### What this task involves
Where in the records does the word "DGND" occur? Copy each line in which it does.

### Working data
☆ ☆ ☆ ☆ ☆

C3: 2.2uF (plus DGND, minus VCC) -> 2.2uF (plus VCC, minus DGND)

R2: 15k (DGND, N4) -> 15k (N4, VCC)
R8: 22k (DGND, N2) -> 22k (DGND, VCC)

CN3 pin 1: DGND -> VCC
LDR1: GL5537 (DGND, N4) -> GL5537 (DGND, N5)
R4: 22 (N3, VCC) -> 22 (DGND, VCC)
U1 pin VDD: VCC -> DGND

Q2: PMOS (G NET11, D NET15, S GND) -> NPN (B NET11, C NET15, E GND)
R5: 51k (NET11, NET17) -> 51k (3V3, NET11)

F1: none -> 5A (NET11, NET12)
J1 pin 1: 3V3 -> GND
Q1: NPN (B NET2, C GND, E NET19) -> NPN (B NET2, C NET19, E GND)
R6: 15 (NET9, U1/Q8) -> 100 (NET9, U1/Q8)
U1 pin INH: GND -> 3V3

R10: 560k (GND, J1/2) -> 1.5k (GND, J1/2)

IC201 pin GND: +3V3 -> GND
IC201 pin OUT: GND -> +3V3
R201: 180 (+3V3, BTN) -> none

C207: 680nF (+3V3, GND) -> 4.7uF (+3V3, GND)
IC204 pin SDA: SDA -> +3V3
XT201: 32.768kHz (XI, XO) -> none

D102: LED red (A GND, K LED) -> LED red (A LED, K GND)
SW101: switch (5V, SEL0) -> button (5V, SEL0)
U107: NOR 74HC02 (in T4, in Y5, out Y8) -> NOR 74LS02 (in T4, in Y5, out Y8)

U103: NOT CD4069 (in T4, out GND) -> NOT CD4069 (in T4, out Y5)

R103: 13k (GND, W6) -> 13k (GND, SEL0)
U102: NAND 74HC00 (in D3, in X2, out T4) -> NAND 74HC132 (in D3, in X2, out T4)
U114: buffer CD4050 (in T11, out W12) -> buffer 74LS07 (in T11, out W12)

☆ ☆ ☆ ☆ ☆

### Finished exercise
C3: 2.2uF (plus DGND, minus VCC) -> 2.2uF (plus VCC, minus DGND)
R2: 15k (DGND, N4) -> 15k (N4, VCC)
R8: 22k (DGND, N2) -> 22k (DGND, VCC)
CN3 pin 1: DGND -> VCC
LDR1: GL5537 (DGND, N4) -> GL5537 (DGND, N5)
R4: 22 (N3, VCC) -> 22 (DGND, VCC)
U1 pin VDD: VCC -> DGND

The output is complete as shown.